Record excerpts:
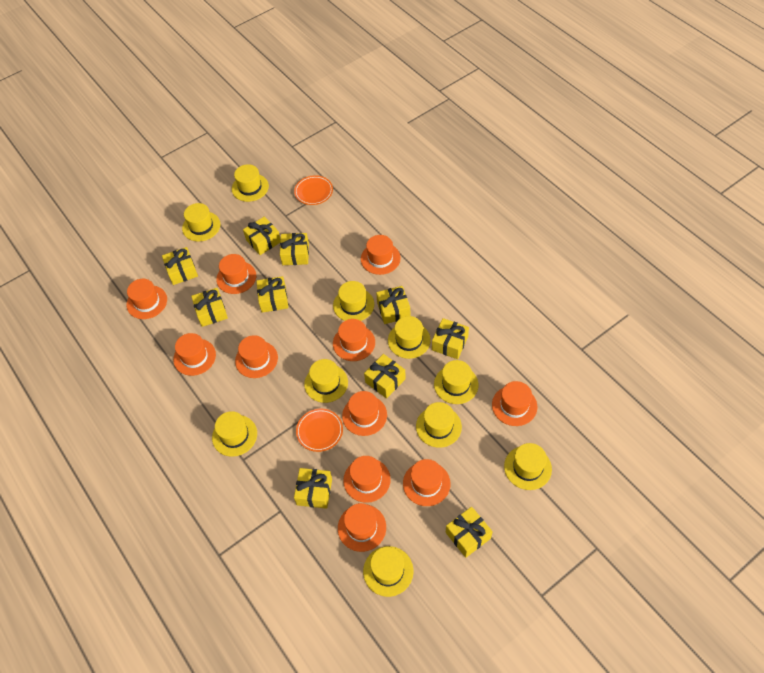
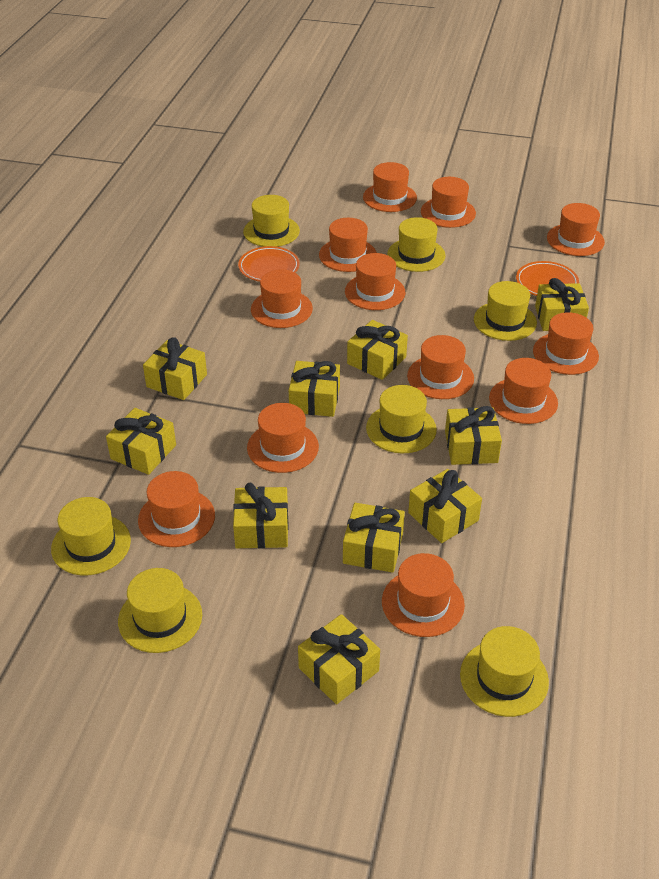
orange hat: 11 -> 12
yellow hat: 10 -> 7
---
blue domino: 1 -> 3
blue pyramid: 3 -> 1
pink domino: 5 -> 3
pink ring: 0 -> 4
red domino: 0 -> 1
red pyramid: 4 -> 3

Task description:
Whenever the word "domino" appears in a line of the listing, report that line.

Result of the exercise:
blue domino: 1 -> 3
pink domino: 5 -> 3
red domino: 0 -> 1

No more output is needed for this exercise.